### Exercise aim
Whenever the string "lime" turns up in a line of the data below, copy that line.
----- Provided material
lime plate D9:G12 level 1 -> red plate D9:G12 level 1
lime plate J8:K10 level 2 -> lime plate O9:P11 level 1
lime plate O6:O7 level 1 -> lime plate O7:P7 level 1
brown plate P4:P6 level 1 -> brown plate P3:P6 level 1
----------
### Response to this exercise
lime plate D9:G12 level 1 -> red plate D9:G12 level 1
lime plate J8:K10 level 2 -> lime plate O9:P11 level 1
lime plate O6:O7 level 1 -> lime plate O7:P7 level 1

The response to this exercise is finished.